Problem details:
Nothing but the lines below from the one containing "camera: 55 degrees left, 0 degrees up" through the one containing "(642, 293) = (630, 229): blue" should appear in the answer, exact and without pictures.

(Spatial object tracking data)
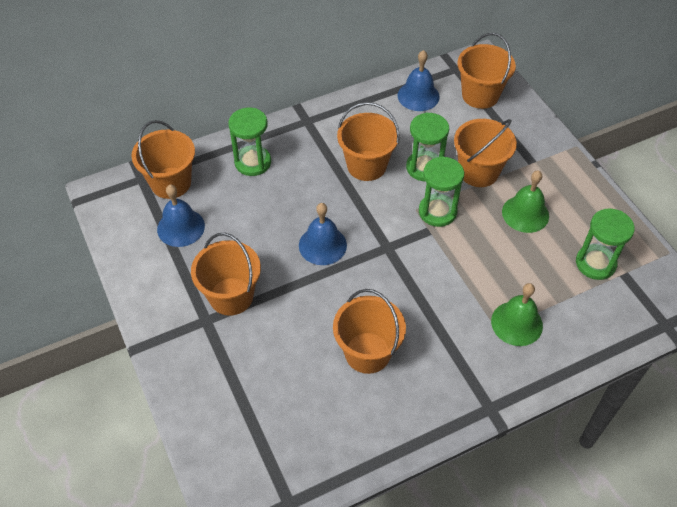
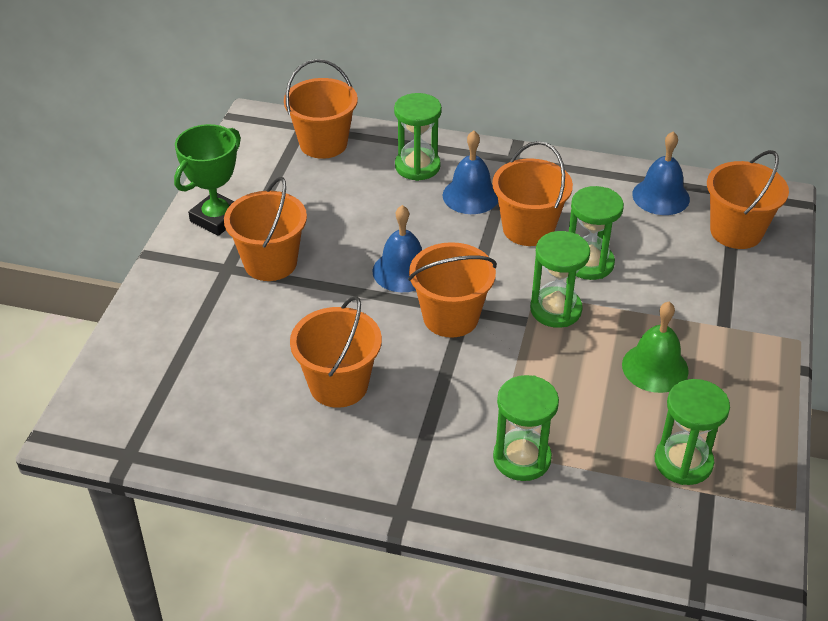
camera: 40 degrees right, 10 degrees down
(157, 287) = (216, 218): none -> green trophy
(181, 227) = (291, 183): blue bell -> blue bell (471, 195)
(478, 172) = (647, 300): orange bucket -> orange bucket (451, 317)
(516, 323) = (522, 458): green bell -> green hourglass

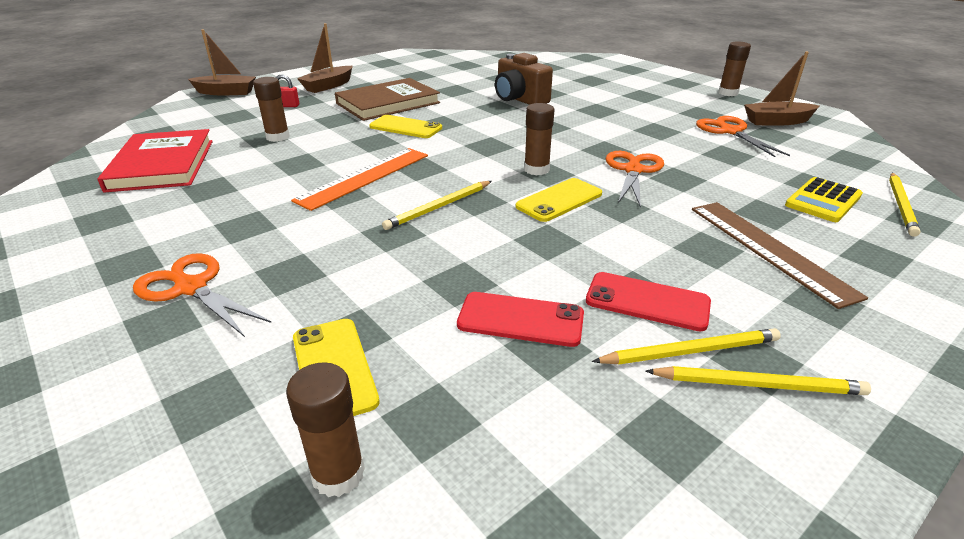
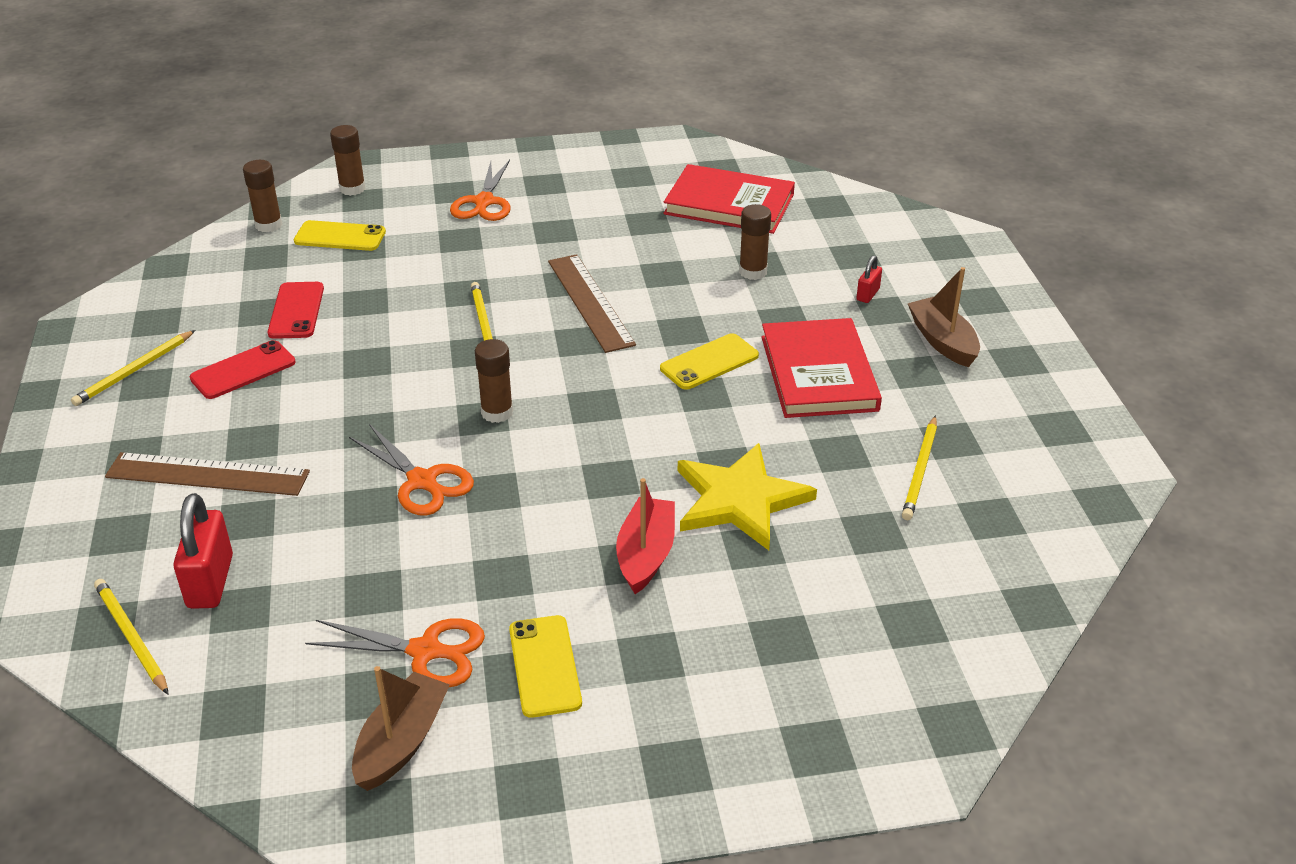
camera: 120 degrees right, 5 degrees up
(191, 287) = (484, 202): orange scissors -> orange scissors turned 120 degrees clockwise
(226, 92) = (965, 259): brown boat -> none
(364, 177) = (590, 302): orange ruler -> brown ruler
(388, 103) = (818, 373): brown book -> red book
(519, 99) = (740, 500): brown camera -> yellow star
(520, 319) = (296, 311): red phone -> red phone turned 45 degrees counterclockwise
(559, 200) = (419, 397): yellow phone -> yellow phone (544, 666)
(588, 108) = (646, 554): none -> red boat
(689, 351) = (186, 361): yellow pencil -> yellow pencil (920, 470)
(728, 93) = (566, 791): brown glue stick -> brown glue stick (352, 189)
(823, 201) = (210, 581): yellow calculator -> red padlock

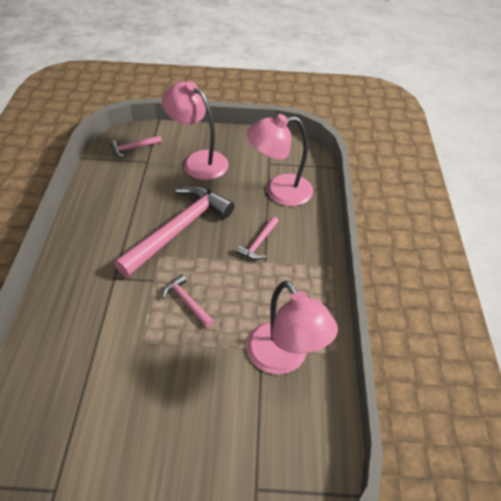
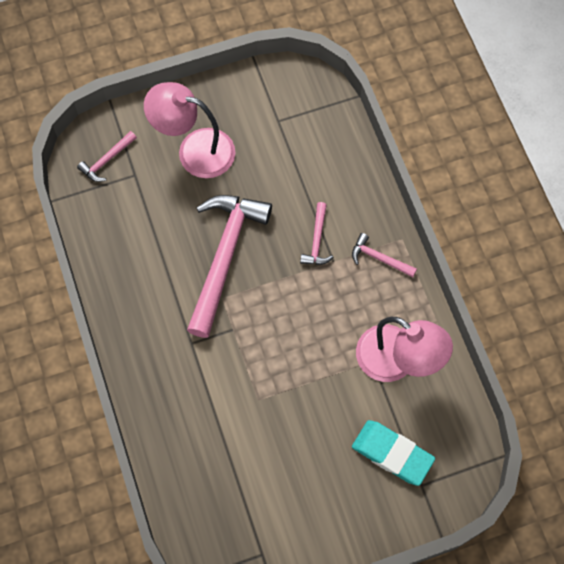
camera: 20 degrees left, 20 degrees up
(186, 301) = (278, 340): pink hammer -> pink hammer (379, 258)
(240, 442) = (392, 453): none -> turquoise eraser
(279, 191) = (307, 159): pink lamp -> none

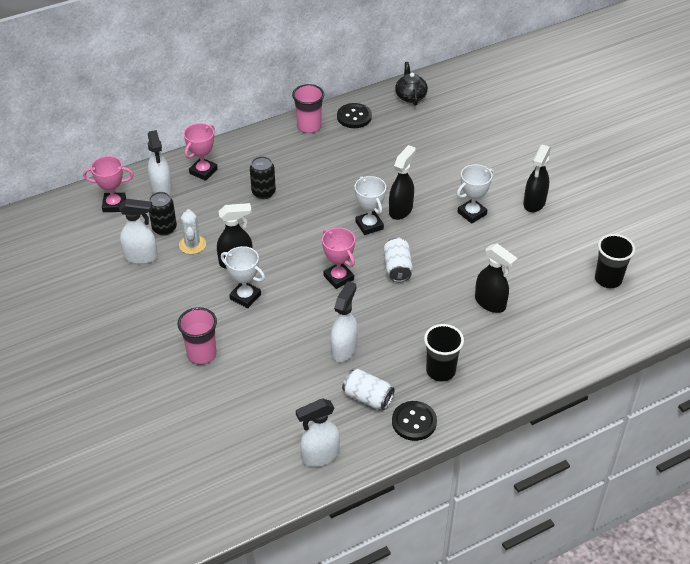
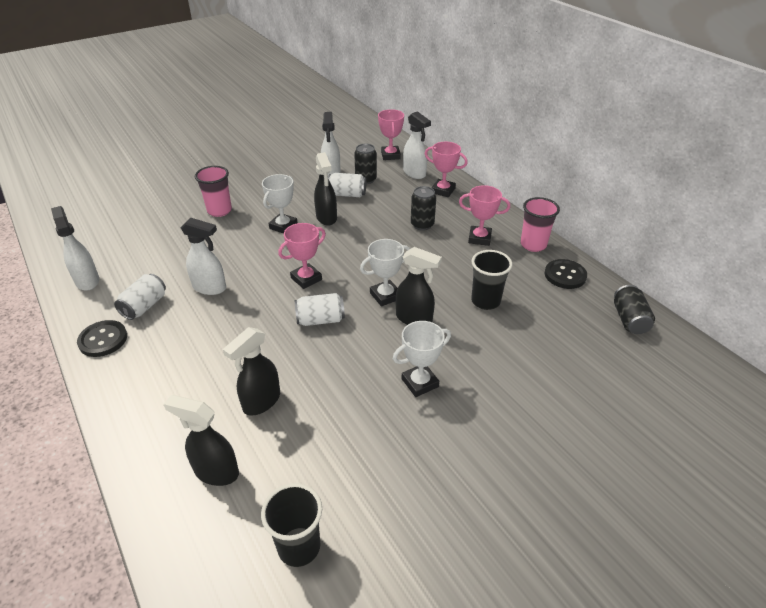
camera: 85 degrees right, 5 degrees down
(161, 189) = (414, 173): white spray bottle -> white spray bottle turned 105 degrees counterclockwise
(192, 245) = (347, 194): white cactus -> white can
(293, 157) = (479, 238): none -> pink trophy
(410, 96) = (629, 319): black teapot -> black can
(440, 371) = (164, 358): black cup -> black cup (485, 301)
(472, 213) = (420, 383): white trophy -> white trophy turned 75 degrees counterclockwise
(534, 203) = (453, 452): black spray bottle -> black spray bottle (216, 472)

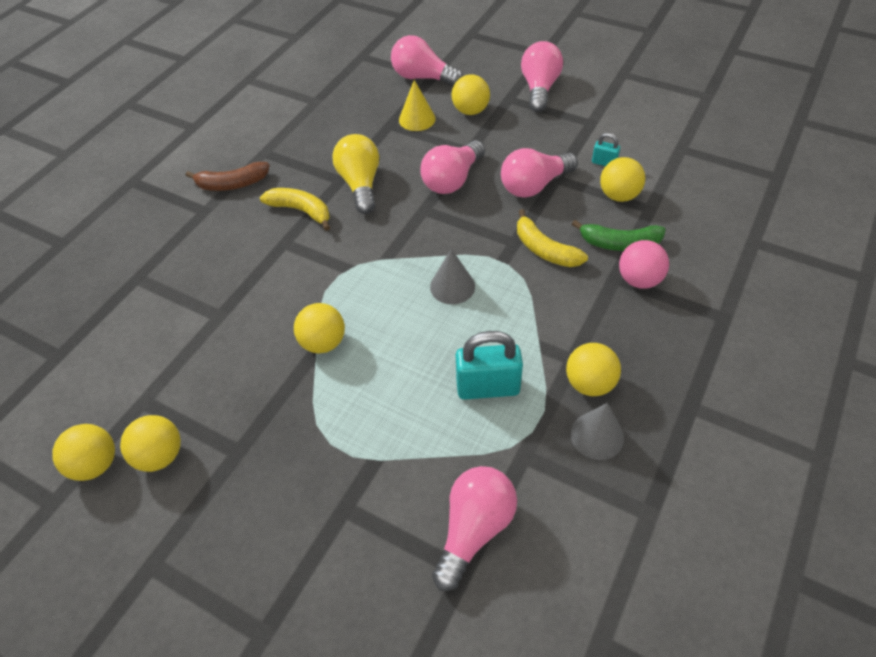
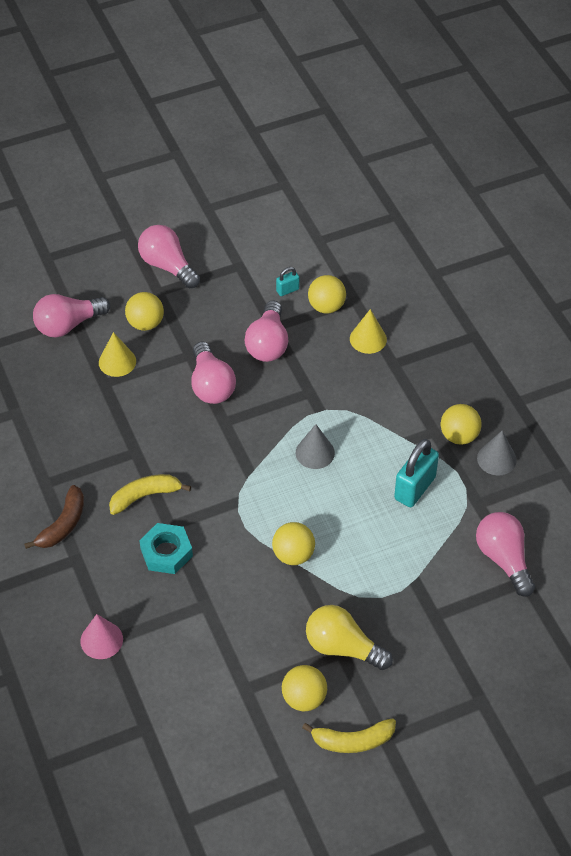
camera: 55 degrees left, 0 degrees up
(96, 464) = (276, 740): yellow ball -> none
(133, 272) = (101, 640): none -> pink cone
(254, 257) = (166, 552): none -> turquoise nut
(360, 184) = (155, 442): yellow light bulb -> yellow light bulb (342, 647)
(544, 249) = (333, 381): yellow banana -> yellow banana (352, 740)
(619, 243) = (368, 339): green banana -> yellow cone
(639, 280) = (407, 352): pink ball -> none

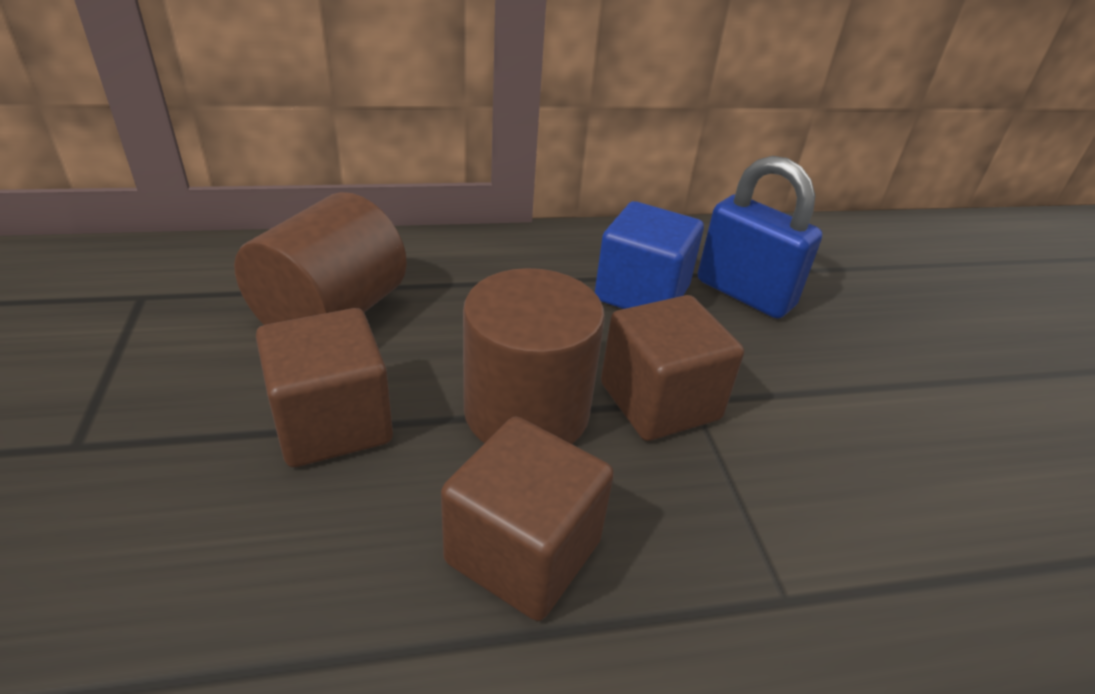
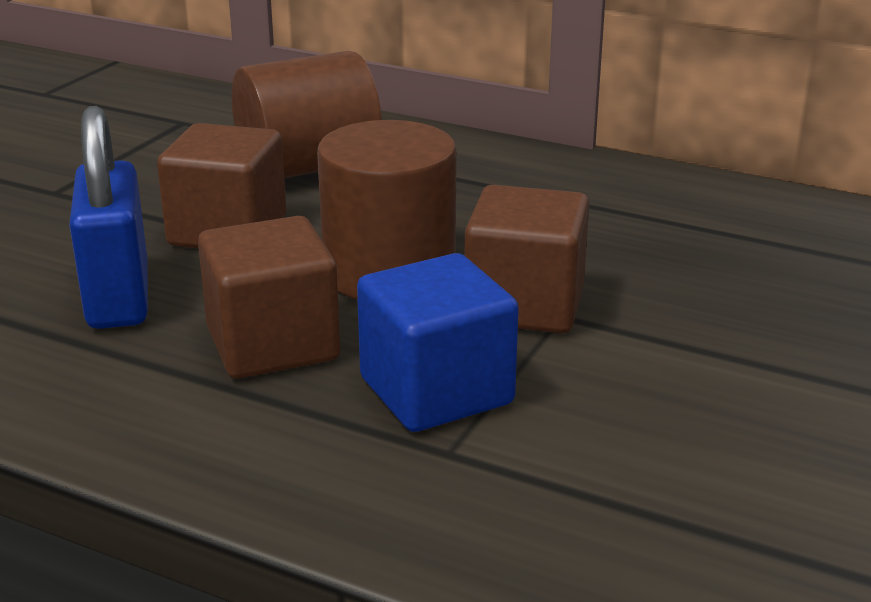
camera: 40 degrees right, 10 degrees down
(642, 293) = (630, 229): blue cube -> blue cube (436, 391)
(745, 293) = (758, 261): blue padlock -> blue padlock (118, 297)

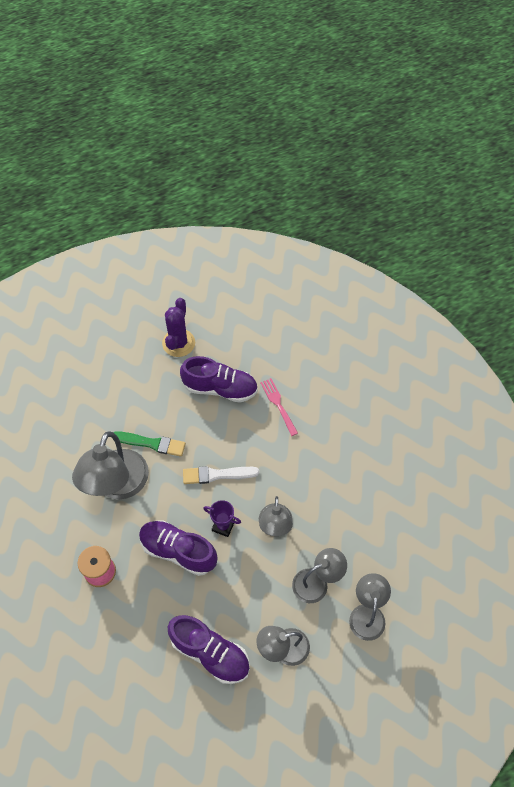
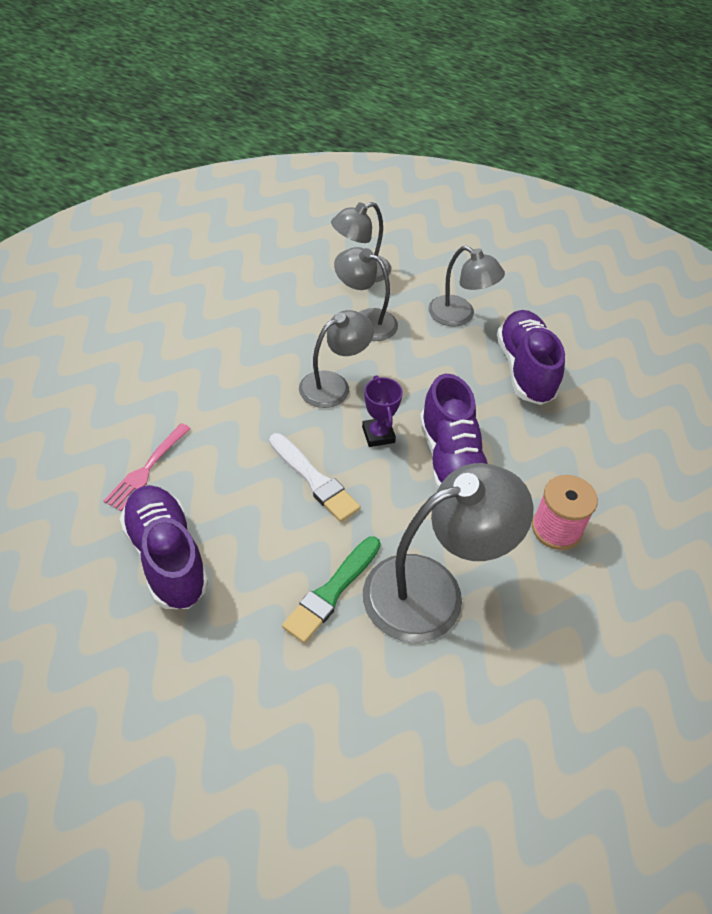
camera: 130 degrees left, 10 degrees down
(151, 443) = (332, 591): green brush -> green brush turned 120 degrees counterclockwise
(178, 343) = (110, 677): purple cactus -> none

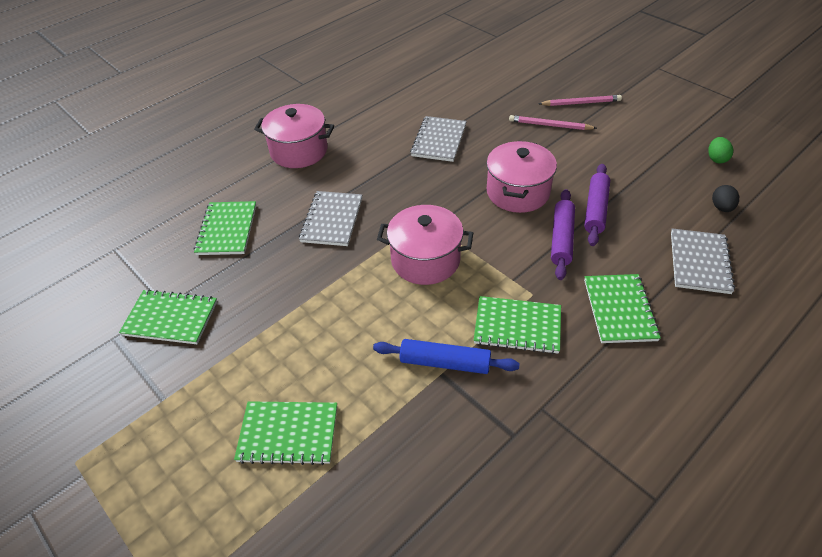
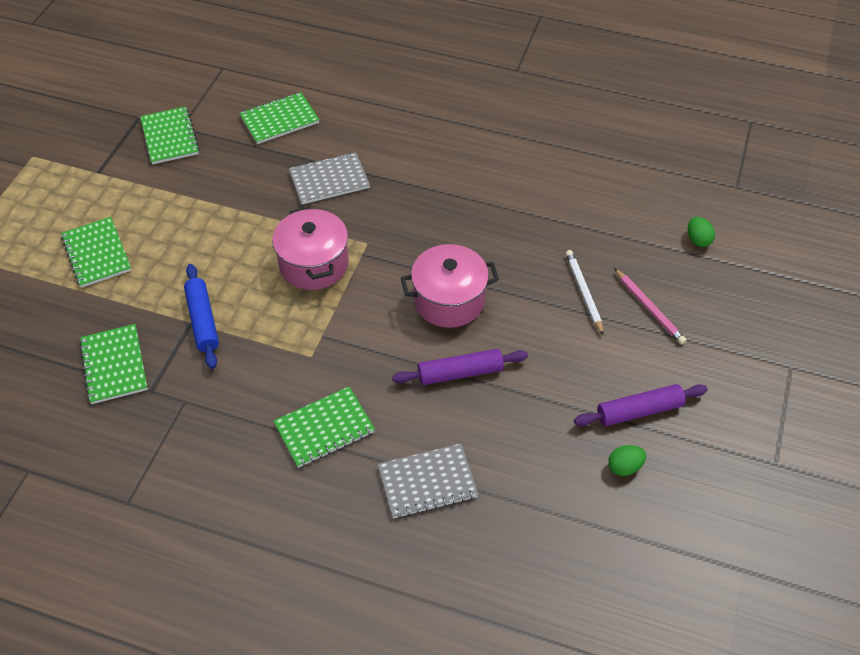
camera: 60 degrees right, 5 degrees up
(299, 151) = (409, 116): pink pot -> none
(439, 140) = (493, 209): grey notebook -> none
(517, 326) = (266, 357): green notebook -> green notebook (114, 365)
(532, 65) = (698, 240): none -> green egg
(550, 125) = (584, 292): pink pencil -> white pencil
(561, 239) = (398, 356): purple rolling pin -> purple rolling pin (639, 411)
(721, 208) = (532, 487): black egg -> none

Response for this exercise:
camera: 55 degrees left, 0 degrees up
(96, 464) = (276, 740): yellow ball -> none
(133, 272) = (101, 640): none -> pink cone
(254, 257) = (166, 552): none -> turquoise nut
(360, 184) = (155, 442): yellow light bulb -> yellow light bulb (342, 647)
(544, 249) = (333, 381): yellow banana -> yellow banana (352, 740)
(619, 243) = (368, 339): green banana -> yellow cone
(639, 280) = (407, 352): pink ball -> none

camera: 40 degrees right, 10 degrees down
(642, 293) = (630, 229): blue cube -> blue cube (436, 391)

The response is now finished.